Problem details: Repeat only the stretch of lines below that runs from the line with "TEMP: LM35 -> TMP36" through the line with "BT pin VCC: none -> 3V3", unaltered.

Given data:

※ ※ ※

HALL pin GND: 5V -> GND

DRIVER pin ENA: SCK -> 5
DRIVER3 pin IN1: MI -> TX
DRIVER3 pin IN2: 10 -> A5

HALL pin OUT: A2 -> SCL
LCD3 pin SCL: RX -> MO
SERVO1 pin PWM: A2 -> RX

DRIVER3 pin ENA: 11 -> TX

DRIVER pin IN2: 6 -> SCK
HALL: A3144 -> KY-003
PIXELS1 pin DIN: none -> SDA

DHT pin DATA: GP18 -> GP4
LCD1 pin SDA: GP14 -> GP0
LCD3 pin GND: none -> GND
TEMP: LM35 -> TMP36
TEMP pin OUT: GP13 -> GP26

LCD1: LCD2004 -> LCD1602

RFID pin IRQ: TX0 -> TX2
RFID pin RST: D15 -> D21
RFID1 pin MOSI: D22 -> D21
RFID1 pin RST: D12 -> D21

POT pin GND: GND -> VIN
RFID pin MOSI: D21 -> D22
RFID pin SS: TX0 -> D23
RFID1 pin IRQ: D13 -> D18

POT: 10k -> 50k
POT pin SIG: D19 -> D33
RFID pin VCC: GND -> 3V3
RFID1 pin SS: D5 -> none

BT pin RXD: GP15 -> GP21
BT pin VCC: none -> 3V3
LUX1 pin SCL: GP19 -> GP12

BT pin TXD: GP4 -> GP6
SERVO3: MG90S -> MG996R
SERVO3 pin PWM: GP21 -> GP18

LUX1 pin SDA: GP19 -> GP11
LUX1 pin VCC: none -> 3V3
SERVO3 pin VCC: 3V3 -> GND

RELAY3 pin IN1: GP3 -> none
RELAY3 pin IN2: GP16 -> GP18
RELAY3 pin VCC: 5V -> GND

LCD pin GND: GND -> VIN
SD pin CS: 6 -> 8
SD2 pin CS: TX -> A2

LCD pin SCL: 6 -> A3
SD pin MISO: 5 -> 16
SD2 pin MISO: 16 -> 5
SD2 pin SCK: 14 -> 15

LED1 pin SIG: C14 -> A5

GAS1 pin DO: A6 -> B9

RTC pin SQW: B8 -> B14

※ ※ ※

Result of this task:
TEMP: LM35 -> TMP36
TEMP pin OUT: GP13 -> GP26

LCD1: LCD2004 -> LCD1602

RFID pin IRQ: TX0 -> TX2
RFID pin RST: D15 -> D21
RFID1 pin MOSI: D22 -> D21
RFID1 pin RST: D12 -> D21

POT pin GND: GND -> VIN
RFID pin MOSI: D21 -> D22
RFID pin SS: TX0 -> D23
RFID1 pin IRQ: D13 -> D18

POT: 10k -> 50k
POT pin SIG: D19 -> D33
RFID pin VCC: GND -> 3V3
RFID1 pin SS: D5 -> none

BT pin RXD: GP15 -> GP21
BT pin VCC: none -> 3V3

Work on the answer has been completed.